— Aim of the task —
Within the records below is a range that opens at the line with "AUDIO1 pin BUSY: 4 -> RX" and closes at the line with "SONAR3 pin TRIG: TX -> 3". Return that range word for word, both ends included, and only that range.

— Records for the task —
== Segment start ==

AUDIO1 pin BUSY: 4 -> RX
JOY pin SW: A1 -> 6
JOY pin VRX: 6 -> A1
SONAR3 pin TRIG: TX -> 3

== Segment end ==
== Segment start ==

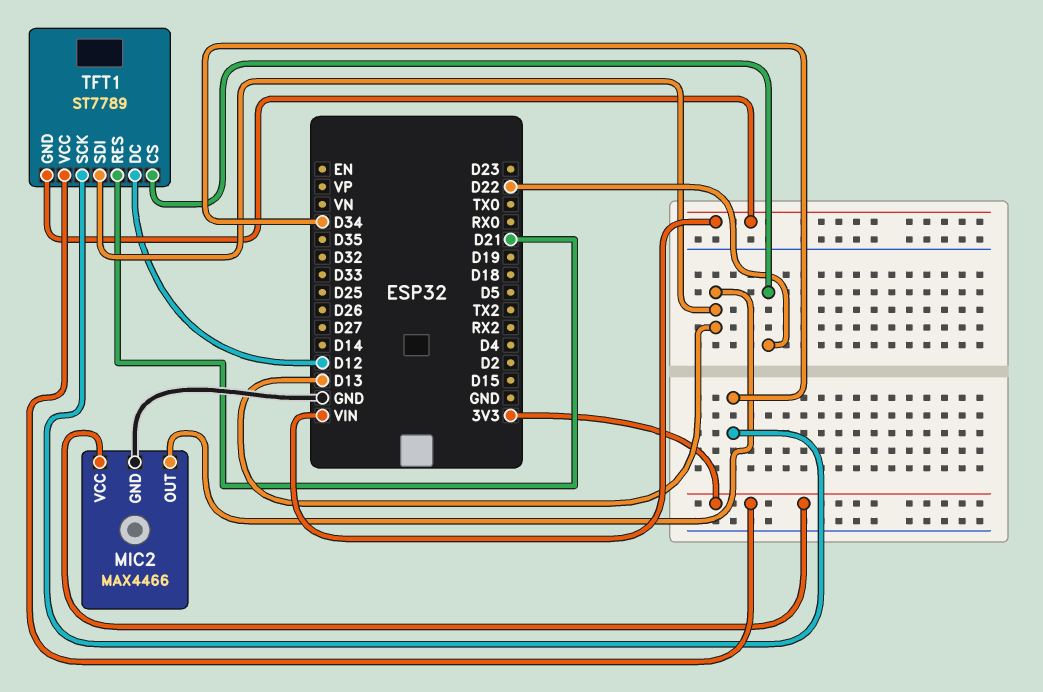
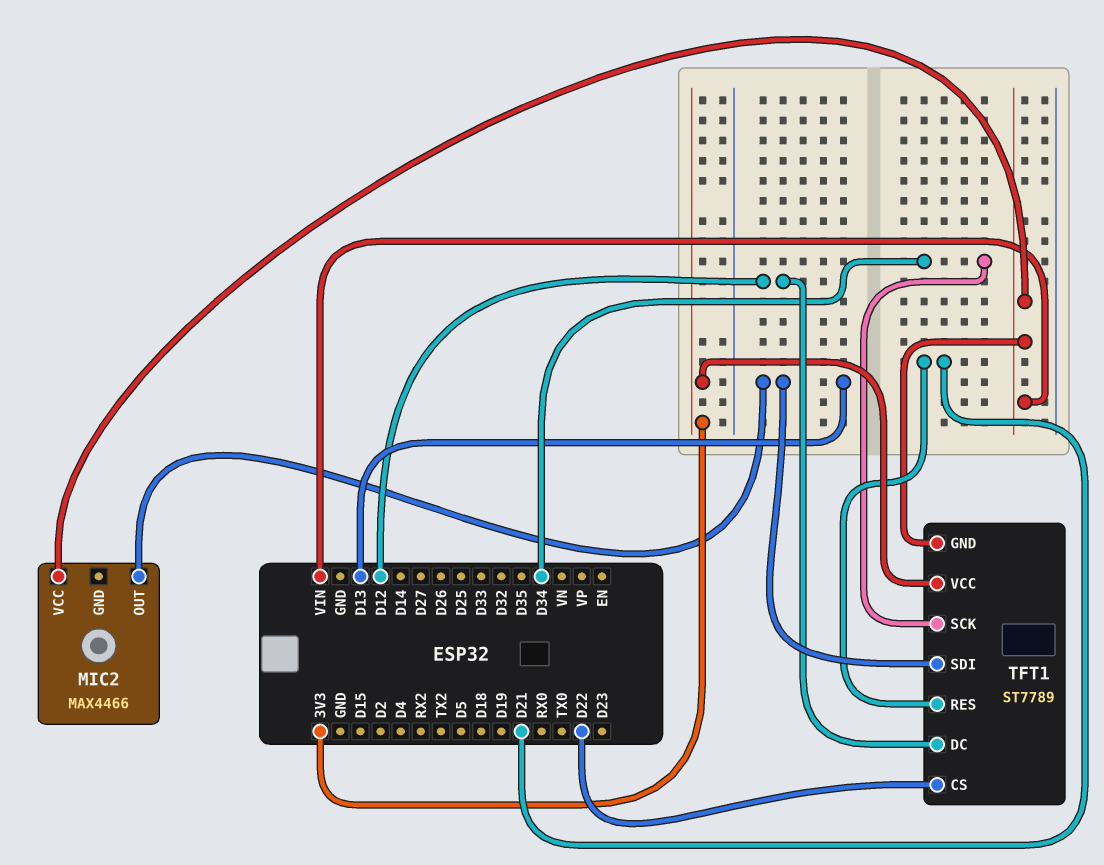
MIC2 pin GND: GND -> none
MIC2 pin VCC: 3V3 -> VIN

== Segment end ==

— Output for this exercise —
AUDIO1 pin BUSY: 4 -> RX
JOY pin SW: A1 -> 6
JOY pin VRX: 6 -> A1
SONAR3 pin TRIG: TX -> 3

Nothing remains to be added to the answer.